[Object change descriptions]
════════

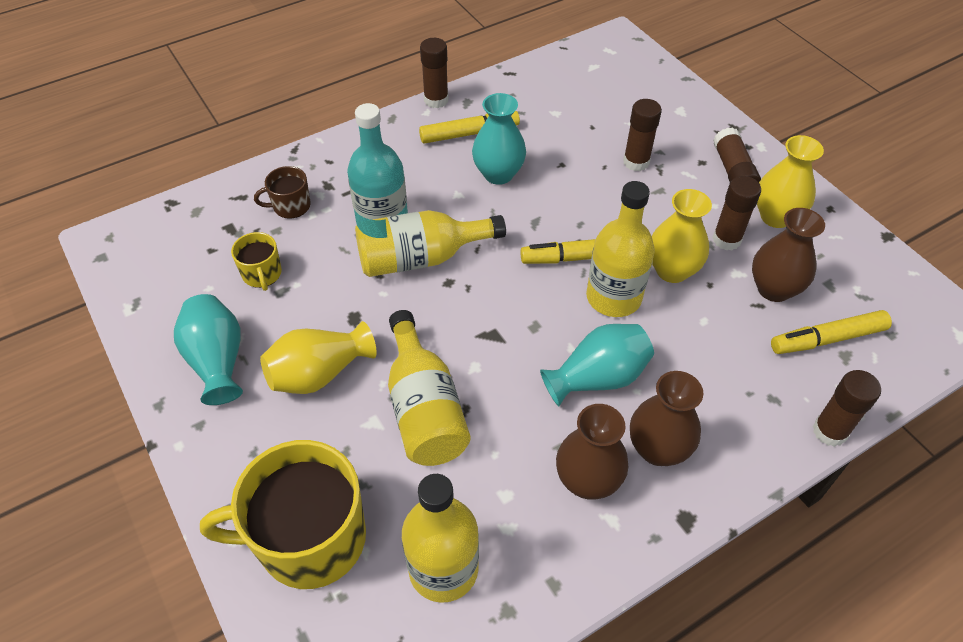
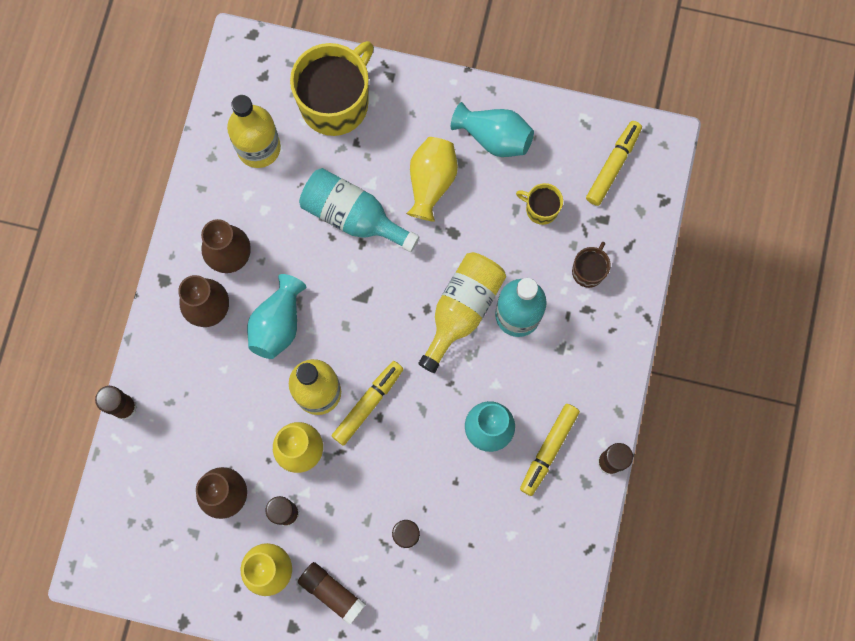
camera: 135 degrees right, 25 degrees up
(424, 408) = (353, 216): yellow bottle -> turquoise bottle
(827, 339) = (167, 480): yellow marker -> yellow marker (613, 165)

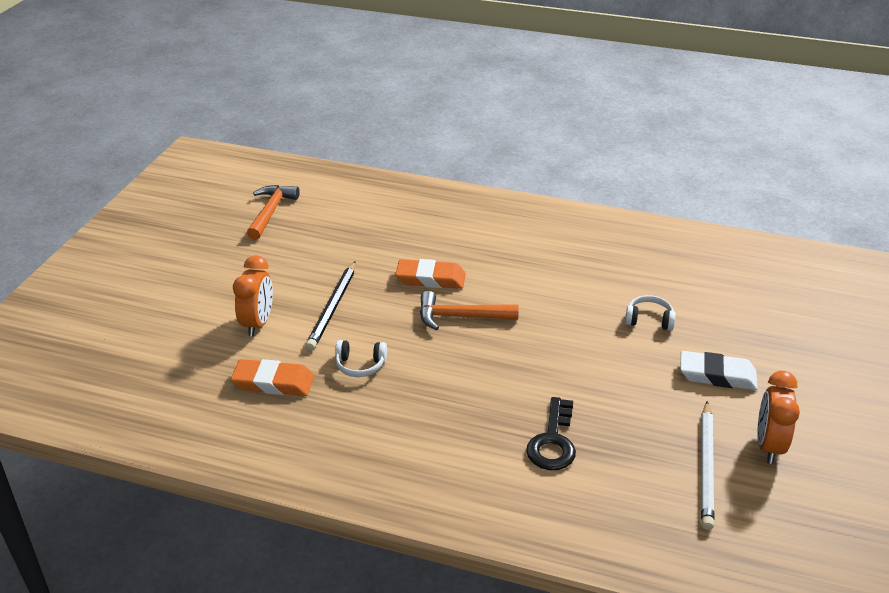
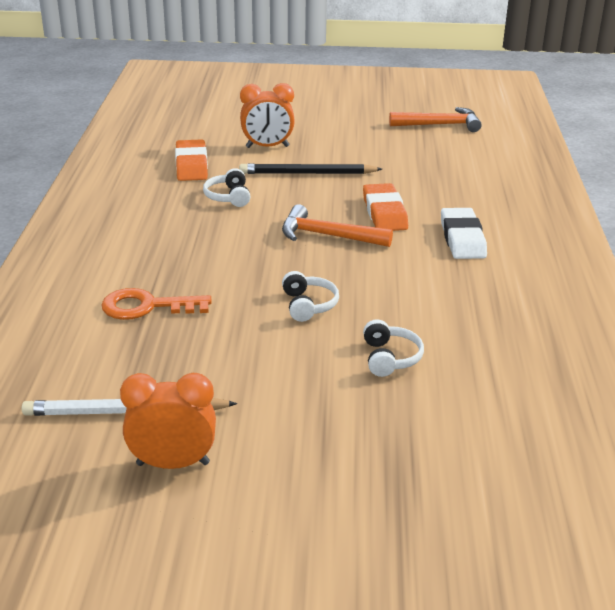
camera: 75 degrees right, 5 degrees down
(460, 317) = (327, 236): orange hammer -> orange hammer turned 60 degrees counterclockwise
(553, 441) = (147, 306): black key -> orange key
(570, 346) = (308, 305): none -> white headphones
(717, 375) = (299, 418): white eraser -> white eraser (462, 239)

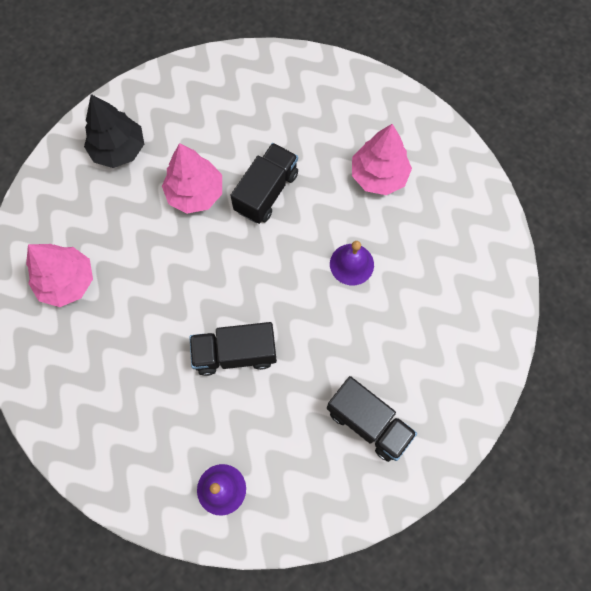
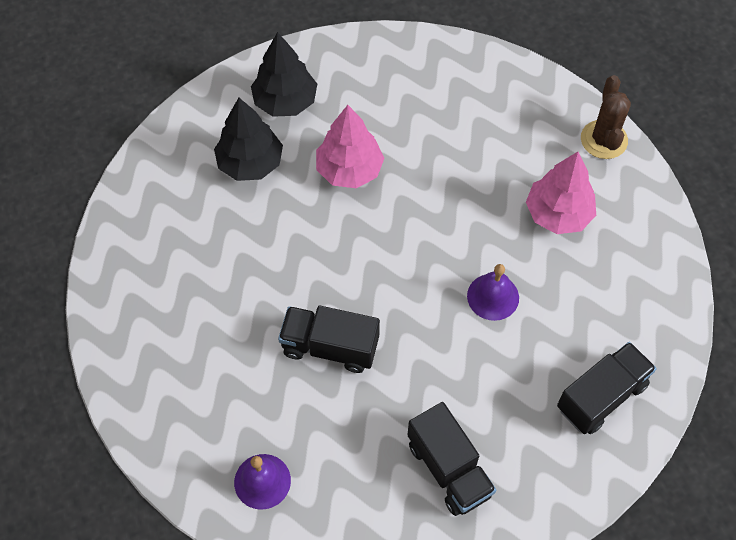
camera: 20 degrees right, 10 degrees down
(67, 282) = (182, 216): pink tree -> none
(109, 214) = (250, 163): none -> black tree
(266, 192) = (426, 192): black truck -> black truck (601, 396)
(392, 100) = (604, 140): none -> brown cactus

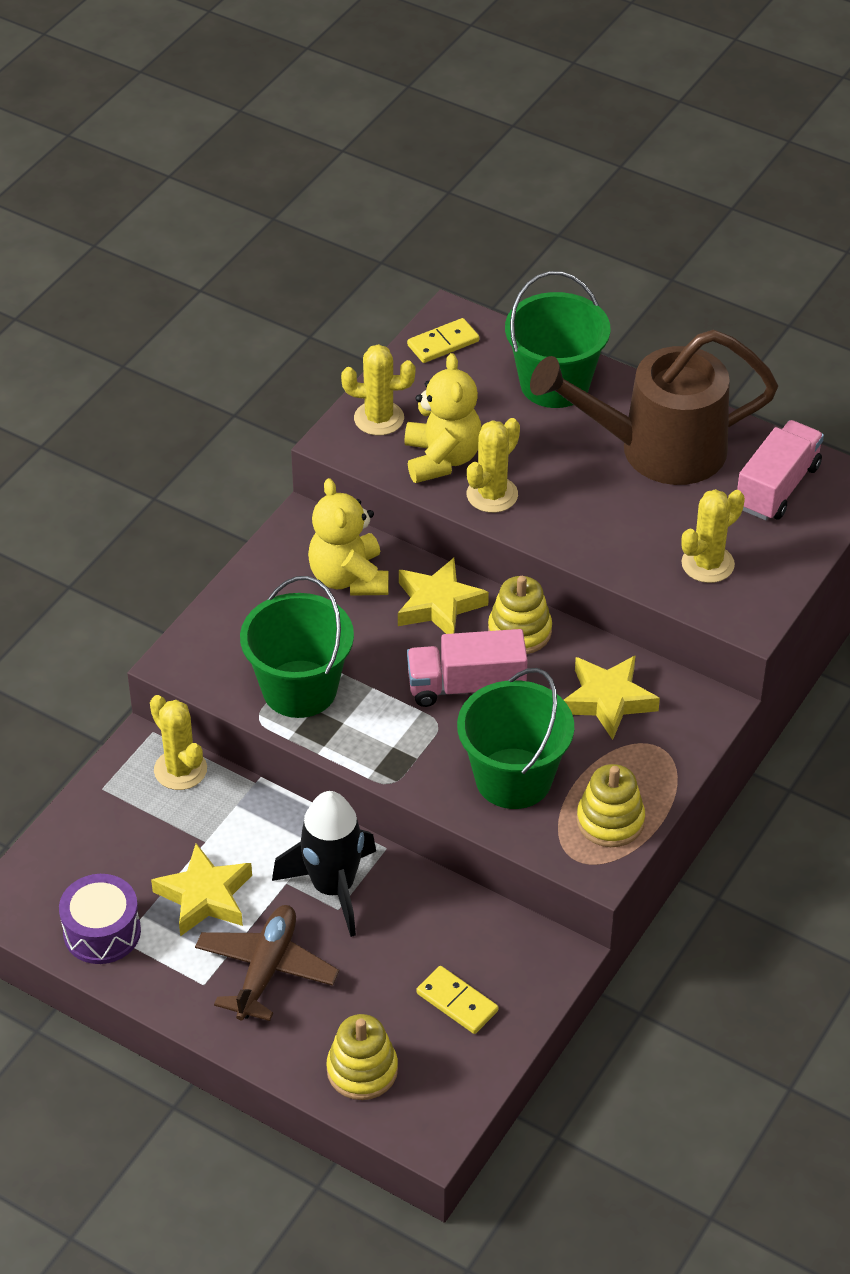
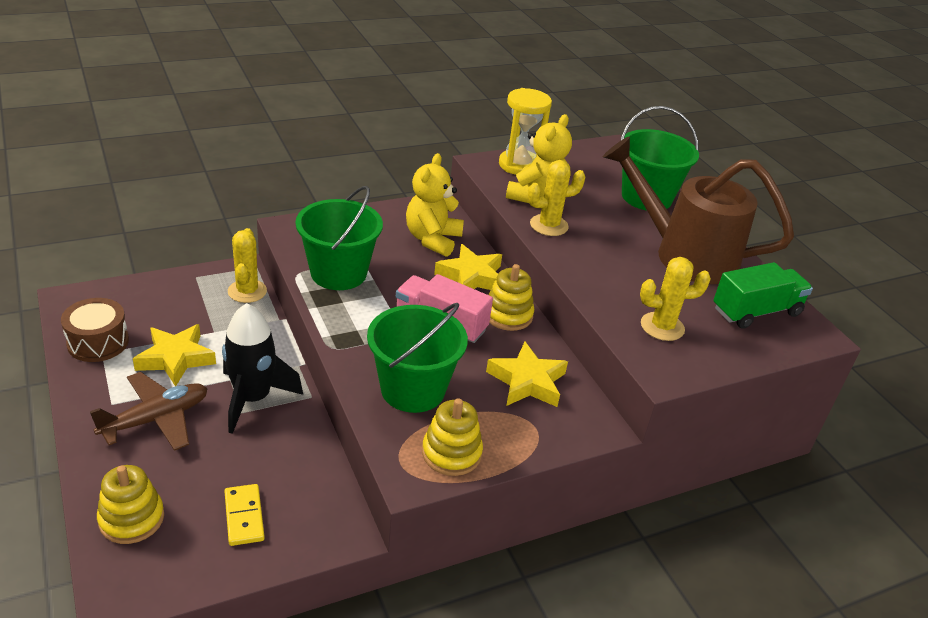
camera: 30 degrees right, 10 degrees down
(102, 932) = (98, 342): purple drum -> brown drum
(379, 418) = (519, 165): yellow cactus -> yellow hourglass
(443, 343) = (595, 153): yellow domino -> none
(777, 487) = (756, 311): pink truck -> green truck

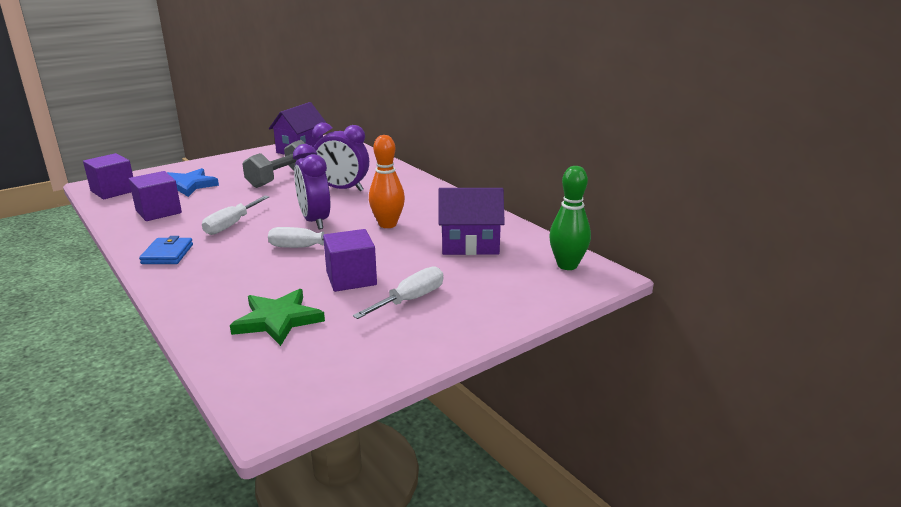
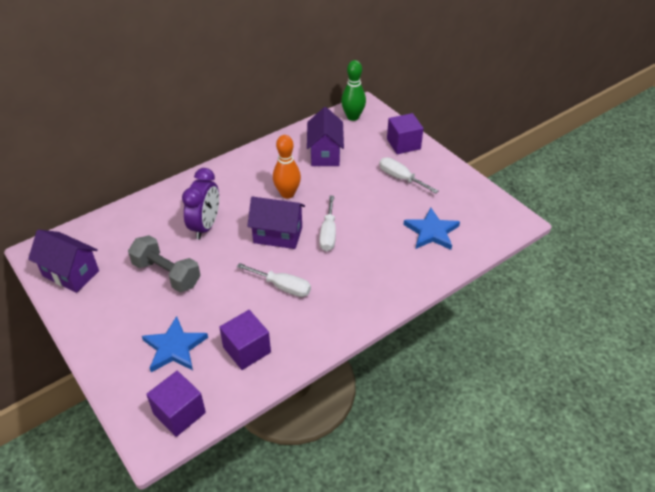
camera: 90 degrees left, 20 degrees up
(167, 254) = (341, 314): blue wallet -> none
(278, 320) = (431, 232): green star -> blue star
(315, 221) = (278, 235): purple clock -> purple house
(351, 278) = (375, 205): purple cube -> purple cube (403, 144)

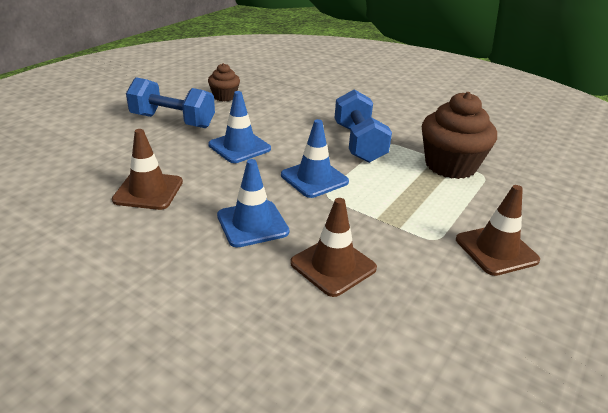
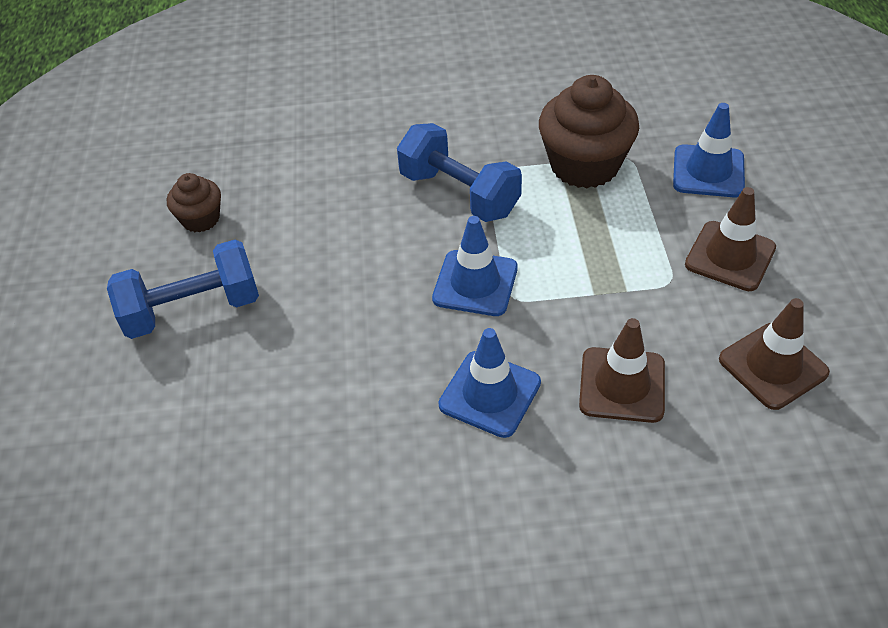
camera: 35 degrees left, 15 degrees up
(148, 191) = (321, 438): brown traffic cone -> brown traffic cone (773, 366)
(239, 147) = (335, 294): blue traffic cone -> blue traffic cone (708, 171)

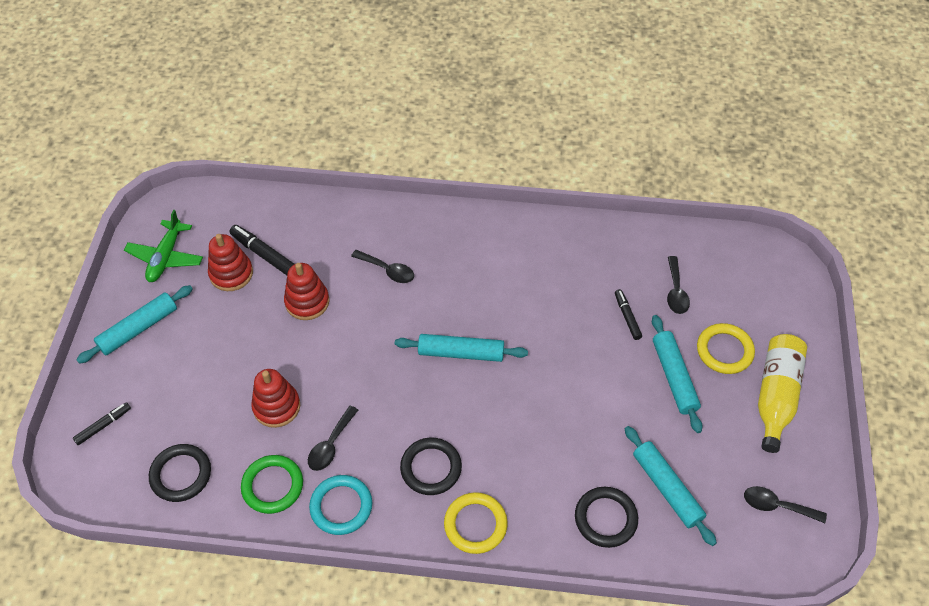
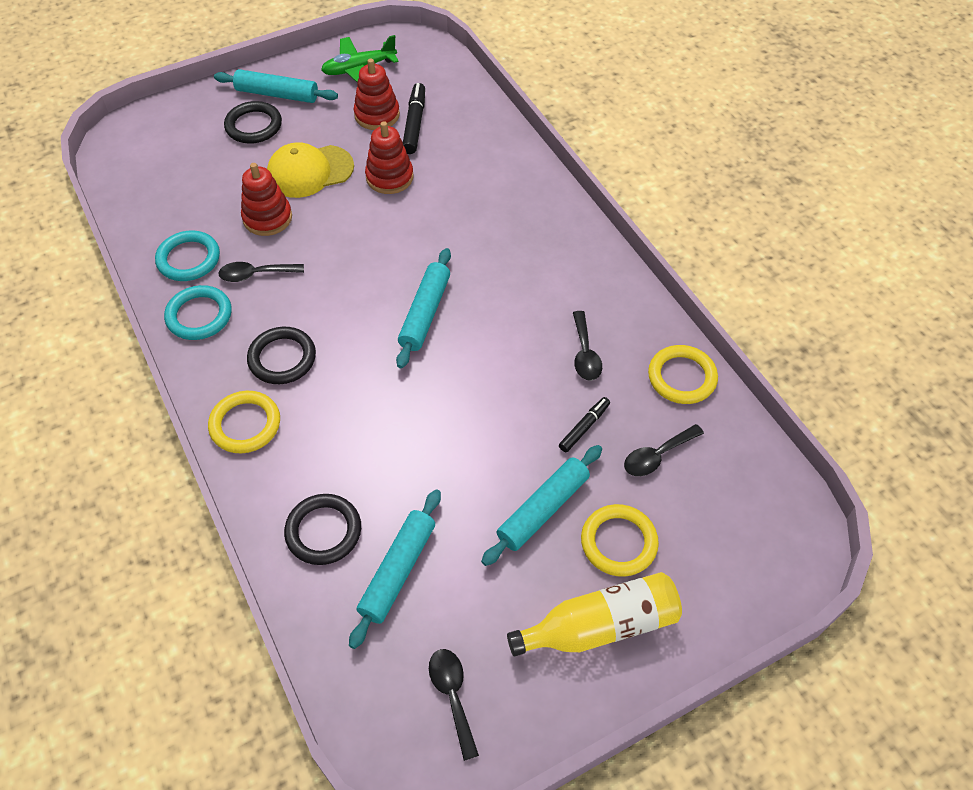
camera: 55 degrees right, 0 degrees up
(103, 425) = (173, 127): black marker -> none
(181, 474) = (160, 197): black ring -> black ring (254, 126)
(251, 351) = (310, 171): none -> yellow cap
(272, 486) = (188, 259): green ring -> turquoise ring
(388, 270) = (471, 211): black spoon -> black spoon (585, 354)
(461, 353) = (425, 313): turquoise rolling pin -> turquoise rolling pin turned 45 degrees clockwise
(626, 241) = (682, 377): none -> yellow ring

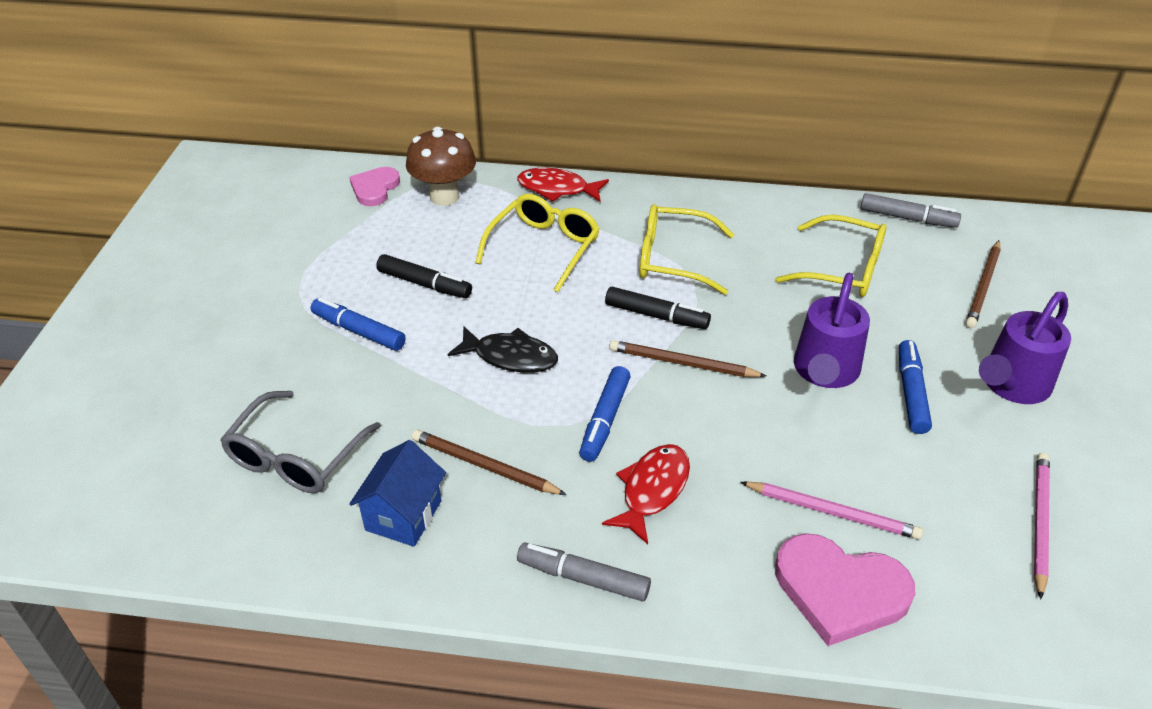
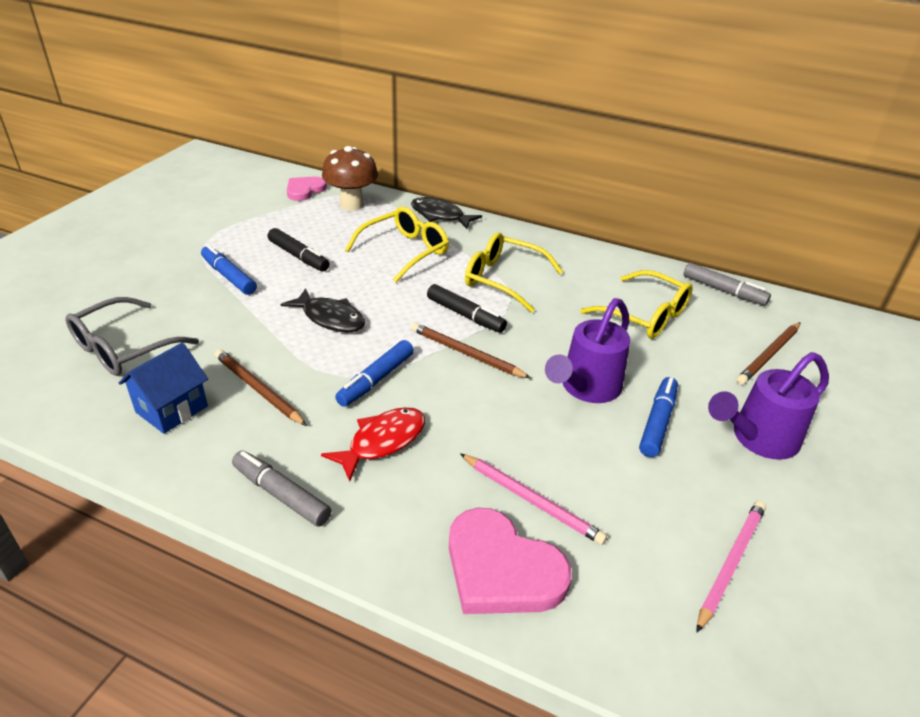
camera: 15 degrees right, 5 degrees down
(557, 189) = (440, 216): red fish -> black fish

════════

If a line of the data above holds the string "purple", count it, then give only the final number.

3